_REQUIREMENT_: Below are some records. Write out the line that contains "[307, 48, 335, 85]" and all lines after it, exactly, but not the pictures.

_RECORDED DATA_:
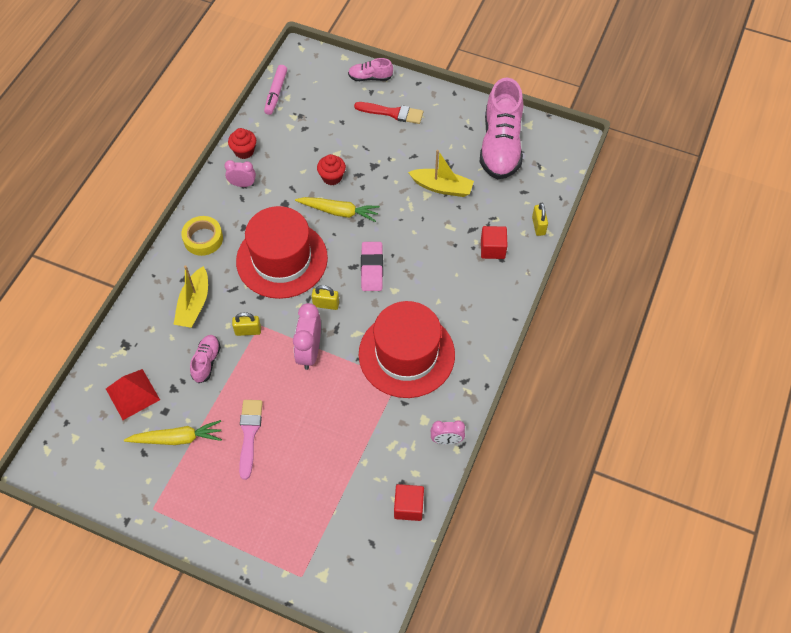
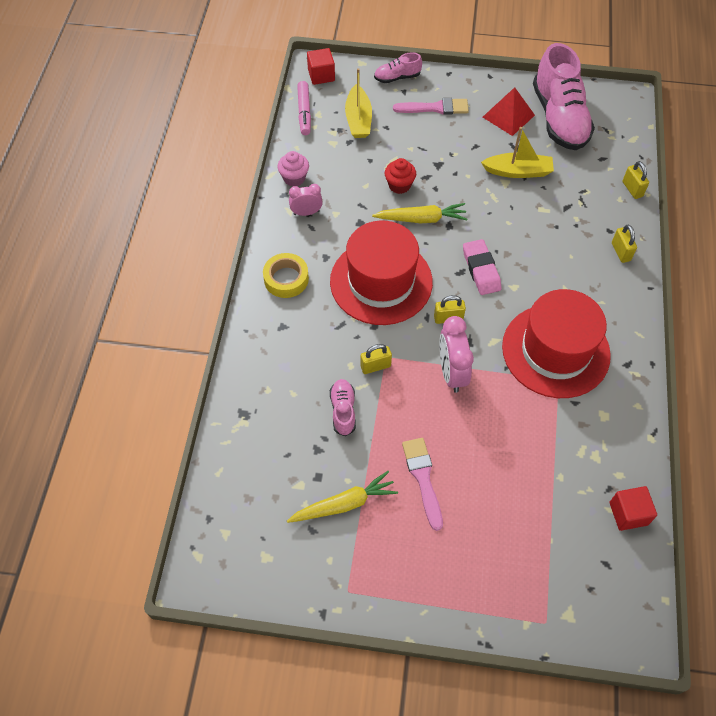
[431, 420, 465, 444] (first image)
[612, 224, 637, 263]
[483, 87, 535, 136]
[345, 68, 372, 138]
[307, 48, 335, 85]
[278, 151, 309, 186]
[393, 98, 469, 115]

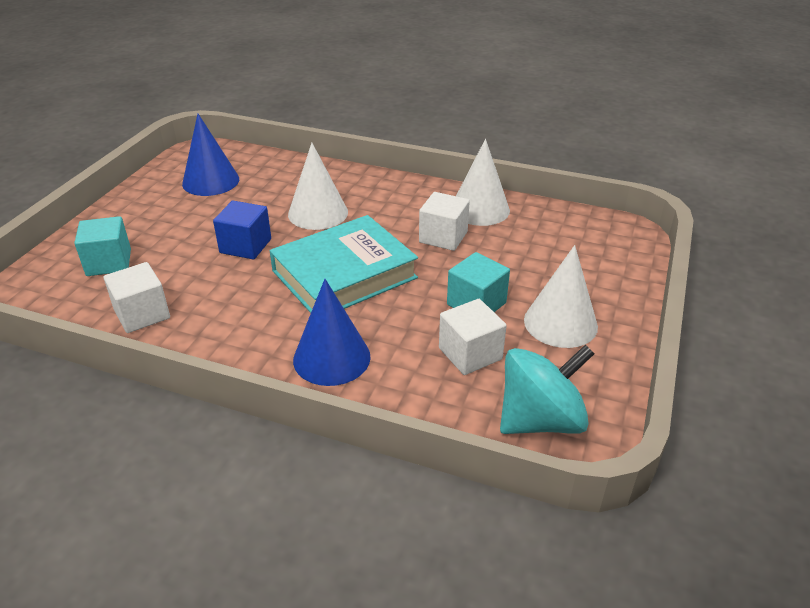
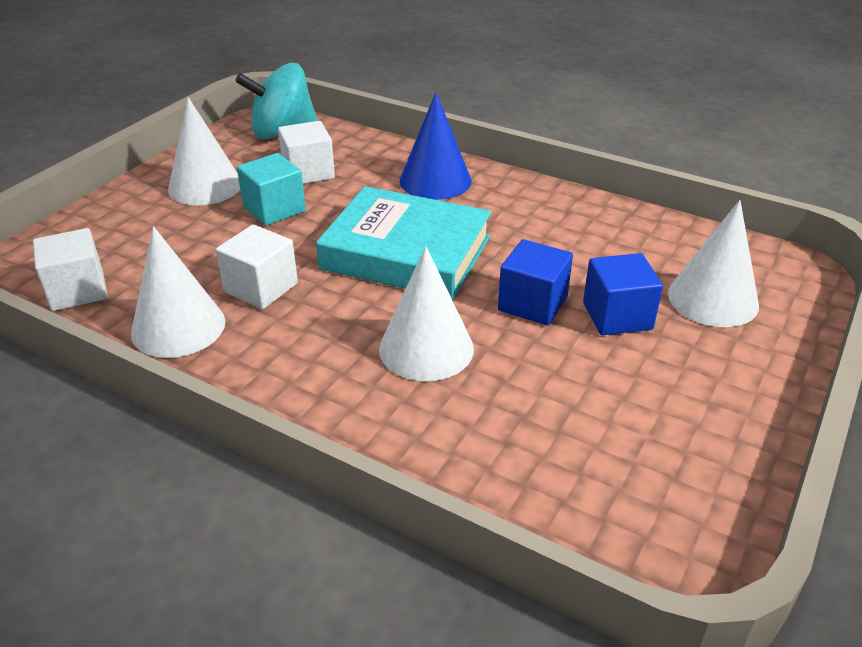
[182, 114, 239, 196] (first image)
[583, 253, 663, 335]
[33, 228, 108, 311]
[668, 200, 759, 327]
[316, 186, 492, 300]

_OUTPUT BELOW_:
[307, 48, 335, 85]
[278, 151, 309, 186]
[393, 98, 469, 115]

[182, 114, 239, 196] (first image)
[583, 253, 663, 335]
[33, 228, 108, 311]
[668, 200, 759, 327]
[316, 186, 492, 300]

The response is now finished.